*** SOURCE RECORDS ***
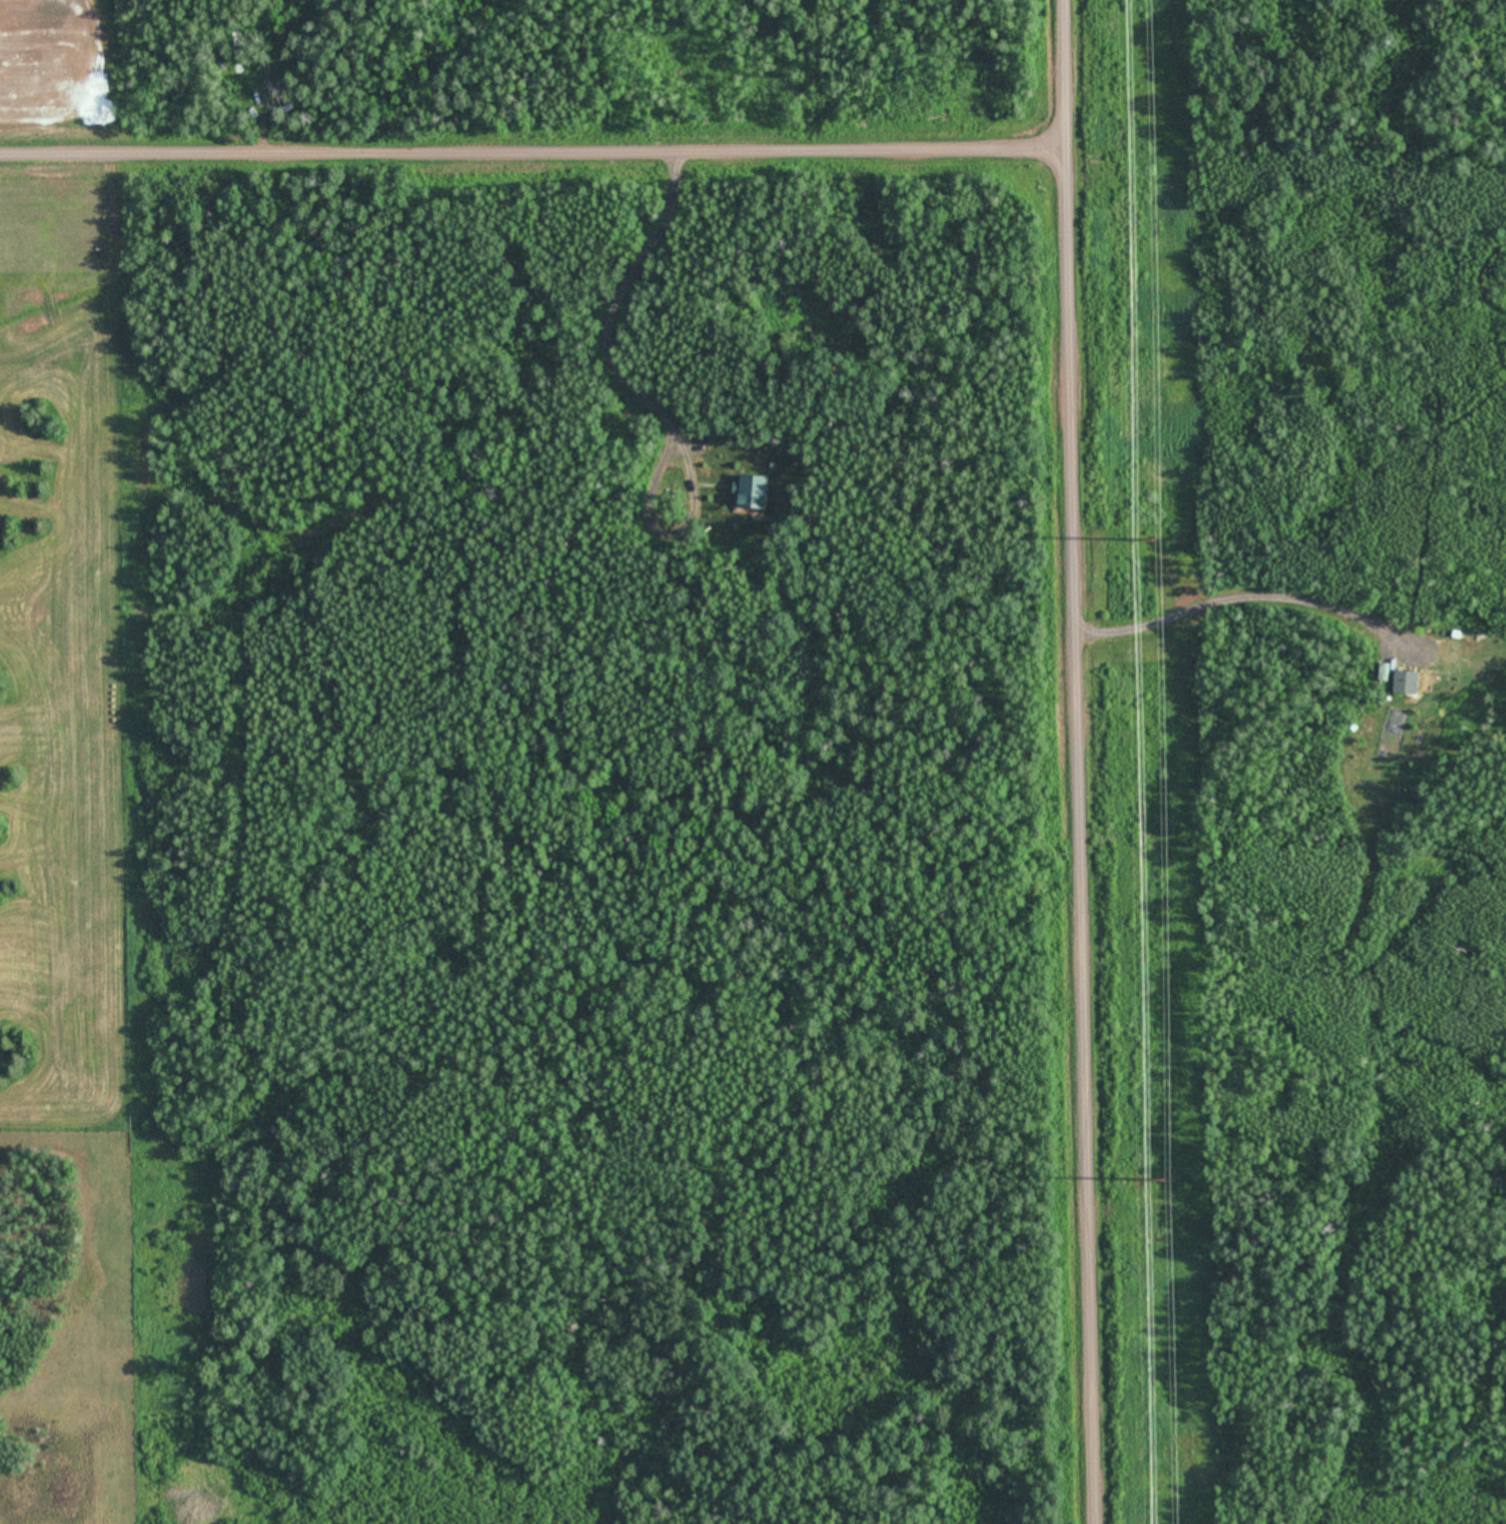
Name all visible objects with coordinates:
road: (536, 142)
building: (751, 493)
power tower: (1154, 538)
building: (1405, 683)
road: (1086, 762)
power tower: (1165, 1179)

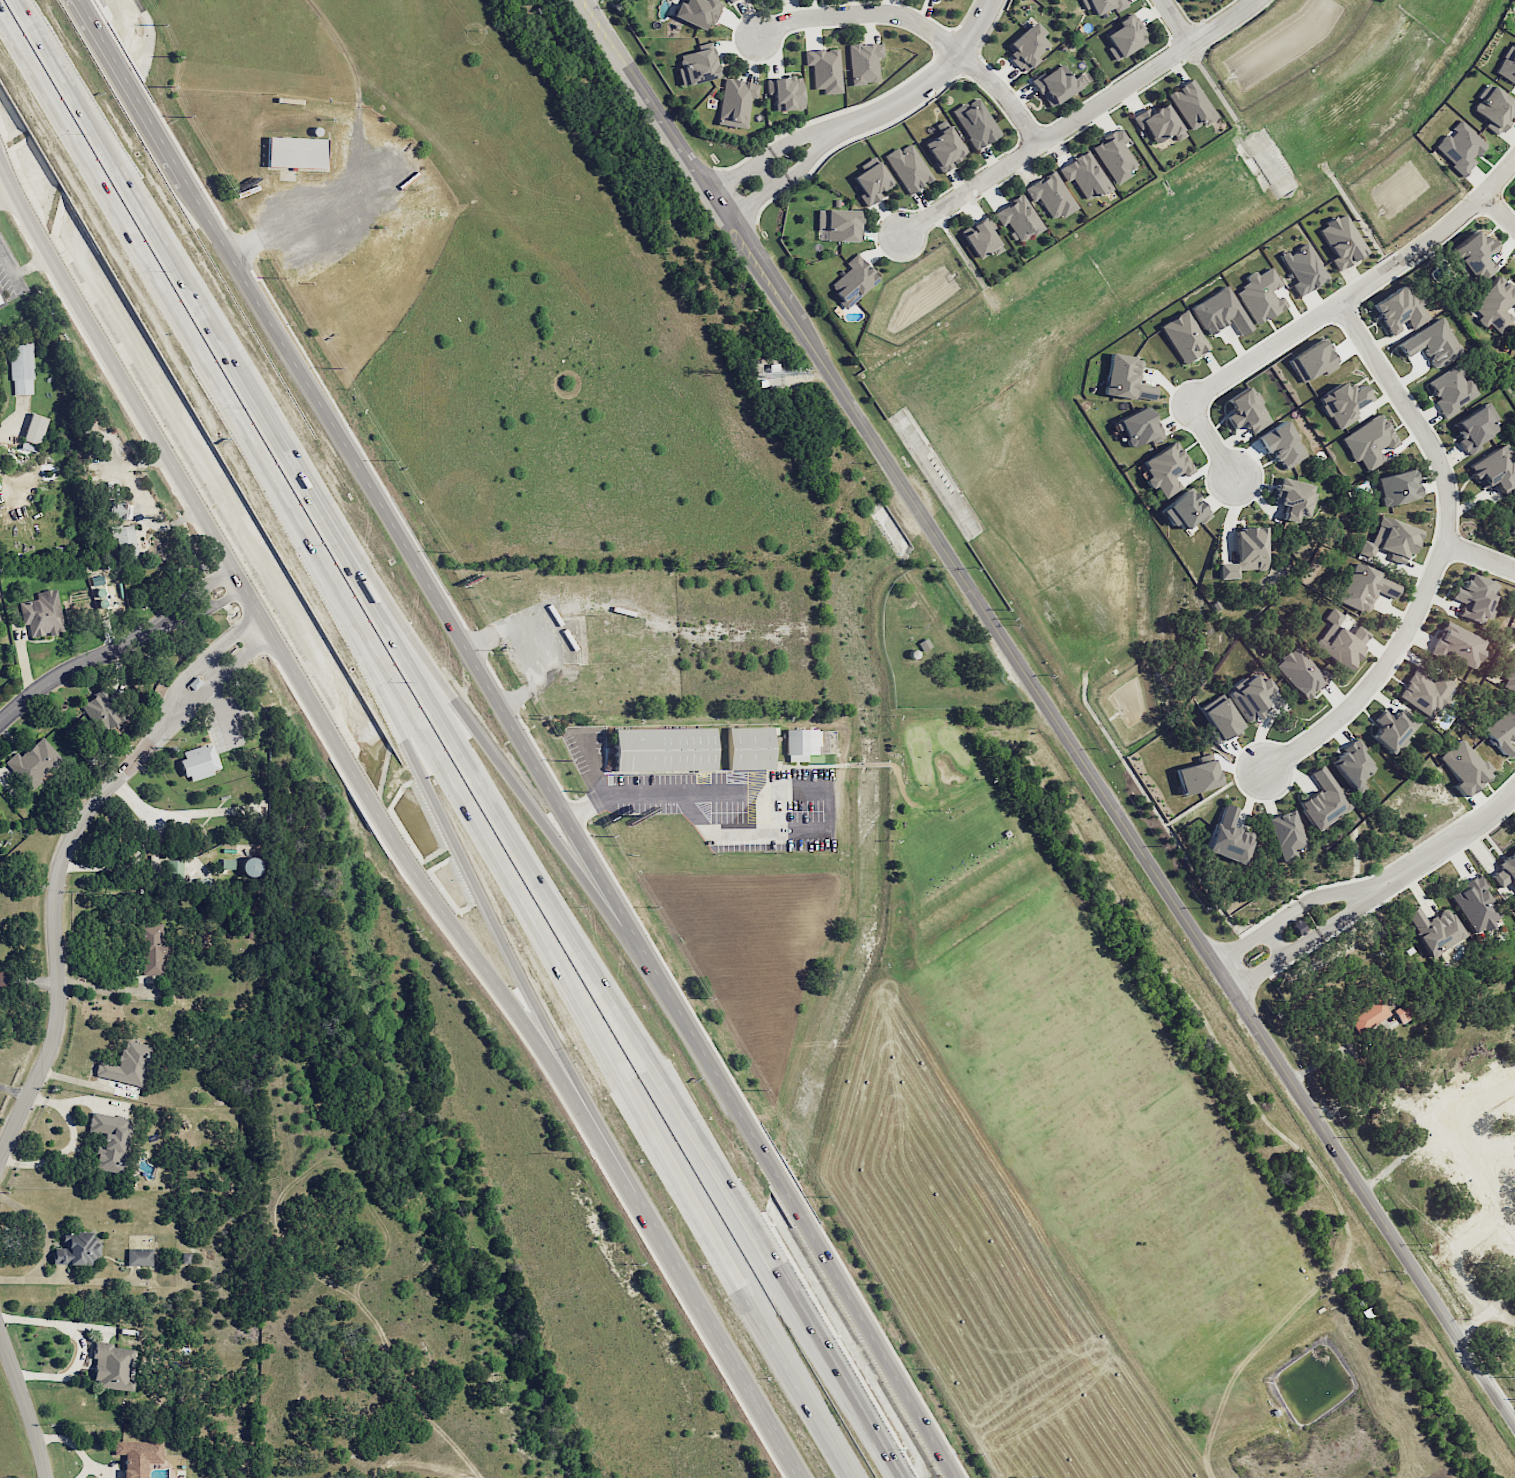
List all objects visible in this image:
building: (730, 0)
building: (1197, 0)
road: (587, 1)
building: (1103, 5)
building: (697, 12)
road: (1176, 23)
road: (921, 25)
building: (1124, 36)
building: (1026, 46)
building: (864, 62)
building: (1507, 63)
building: (697, 66)
building: (824, 69)
road: (928, 82)
building: (1057, 84)
road: (129, 90)
building: (785, 92)
building: (735, 102)
building: (1191, 104)
building: (1493, 107)
road: (1079, 119)
building: (975, 123)
building: (1158, 123)
road: (797, 140)
building: (944, 147)
building: (1459, 147)
building: (294, 151)
building: (1114, 155)
road: (808, 161)
building: (907, 168)
road: (767, 175)
building: (1084, 175)
road: (735, 178)
building: (870, 181)
road: (6, 182)
building: (1514, 185)
building: (1051, 195)
road: (751, 203)
road: (1500, 211)
building: (1018, 218)
building: (837, 225)
building: (980, 238)
building: (1341, 241)
building: (1474, 255)
road: (21, 268)
building: (1303, 268)
building: (853, 281)
road: (1360, 289)
building: (1260, 295)
building: (1, 299)
building: (1, 304)
building: (1494, 304)
road: (172, 310)
building: (1398, 310)
building: (1219, 312)
building: (1183, 336)
building: (1431, 343)
building: (1311, 361)
building: (21, 368)
building: (1126, 378)
building: (1451, 390)
building: (1341, 402)
building: (1245, 411)
building: (1138, 426)
building: (1475, 427)
building: (33, 432)
road: (1213, 438)
building: (1368, 441)
building: (1281, 445)
building: (1166, 468)
building: (1493, 468)
building: (1396, 487)
building: (1294, 498)
building: (117, 509)
building: (1184, 510)
building: (1513, 528)
road: (330, 534)
building: (1389, 539)
building: (122, 540)
building: (1246, 552)
road: (1441, 553)
road: (1480, 556)
road: (215, 578)
building: (1364, 588)
road: (226, 597)
road: (203, 598)
building: (1474, 598)
building: (108, 601)
road: (174, 604)
building: (42, 614)
road: (183, 620)
road: (231, 637)
building: (1339, 640)
building: (1460, 643)
road: (244, 654)
road: (73, 666)
road: (212, 669)
building: (1297, 671)
building: (1511, 677)
road: (183, 681)
building: (197, 684)
building: (1424, 691)
road: (200, 696)
building: (1248, 696)
building: (103, 711)
road: (1049, 711)
building: (1219, 719)
road: (165, 726)
building: (221, 730)
building: (1391, 730)
building: (1502, 731)
building: (799, 740)
building: (748, 746)
building: (661, 748)
road: (134, 753)
road: (141, 760)
building: (199, 761)
building: (32, 762)
road: (498, 763)
building: (1352, 765)
building: (1463, 766)
road: (588, 771)
building: (1197, 776)
road: (692, 792)
building: (1323, 799)
road: (386, 824)
road: (570, 827)
road: (743, 834)
building: (1287, 835)
building: (1229, 836)
road: (1449, 841)
road: (455, 842)
road: (486, 842)
building: (250, 867)
building: (175, 870)
building: (1505, 870)
road: (1319, 897)
building: (1513, 900)
building: (1475, 905)
road: (1334, 923)
building: (1298, 927)
building: (1435, 929)
road: (1275, 940)
road: (1239, 942)
building: (152, 948)
road: (57, 961)
road: (1256, 971)
building: (3, 978)
road: (107, 988)
building: (1368, 1015)
building: (130, 1065)
road: (14, 1092)
road: (1488, 1105)
building: (109, 1140)
road: (1487, 1171)
road: (1464, 1244)
building: (76, 1248)
building: (139, 1256)
building: (185, 1258)
road: (767, 1274)
road: (56, 1278)
road: (743, 1279)
road: (53, 1321)
building: (111, 1366)
road: (69, 1368)
road: (25, 1403)
building: (133, 1454)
*** End of SOURCE RECORDS ***
> TASK ITEM: Report each line of the material in which the string "objects" occurs.

> RESULT:
Name all visible objects with coordinates:
List all objects visible in this image:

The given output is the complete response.